Exercise goal
Output exactly the lines below, starting with the line that has "camera: 115 degrees right, 10 degrees down" and going on through the line that has "yellow cheese [493,64,563,113]", both included, and no other lines.

Exercise inputs
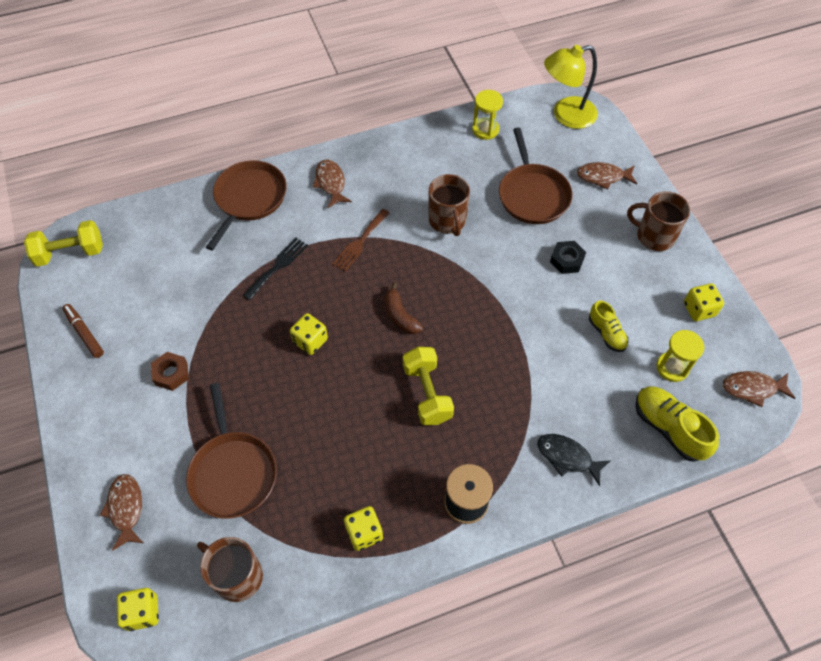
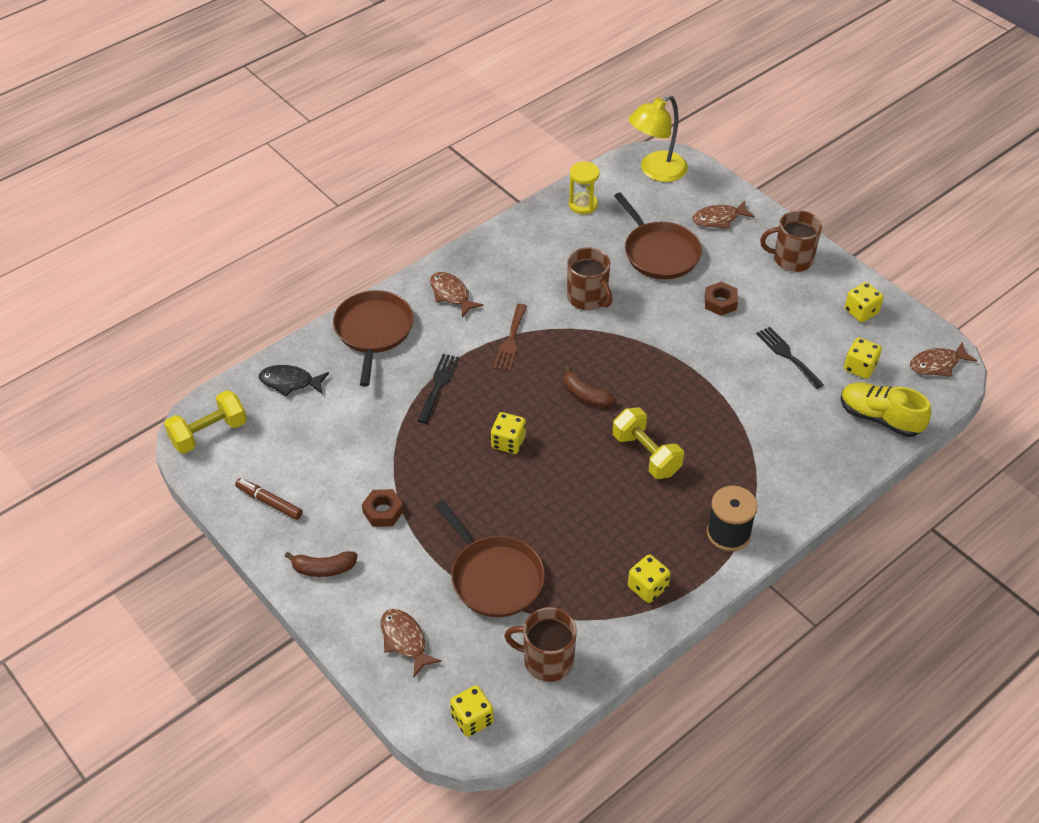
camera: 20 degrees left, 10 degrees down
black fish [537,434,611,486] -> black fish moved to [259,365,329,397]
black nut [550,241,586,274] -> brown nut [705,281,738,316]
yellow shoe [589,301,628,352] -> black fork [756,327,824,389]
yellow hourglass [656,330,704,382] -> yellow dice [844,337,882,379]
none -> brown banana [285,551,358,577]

* * *

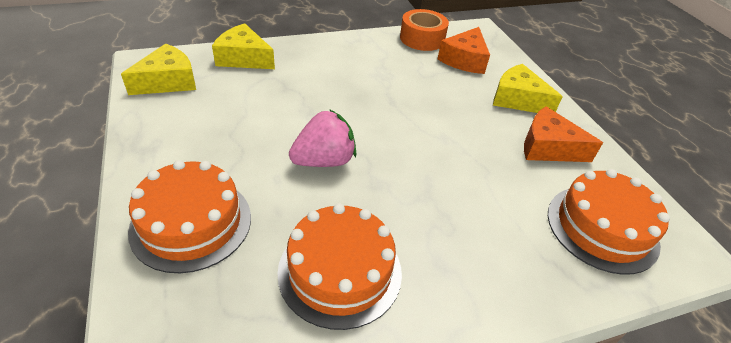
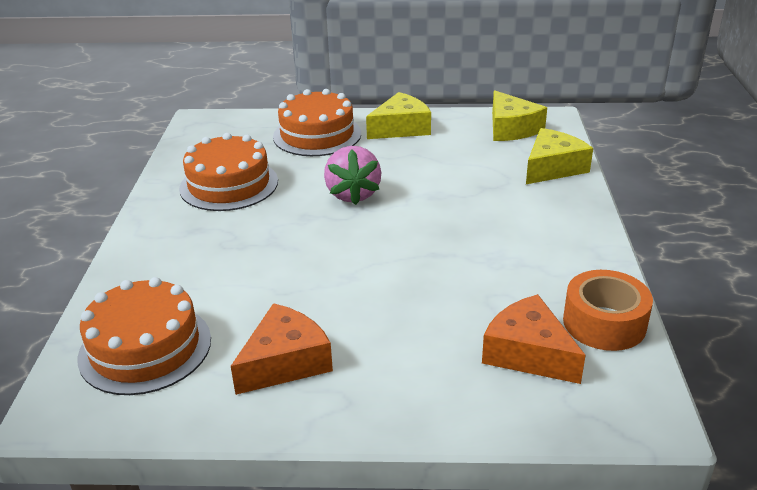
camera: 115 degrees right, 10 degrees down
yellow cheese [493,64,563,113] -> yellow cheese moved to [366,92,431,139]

Response
camera: 115 degrees right, 10 degrees down
yellow cheese [493,64,563,113] -> yellow cheese moved to [366,92,431,139]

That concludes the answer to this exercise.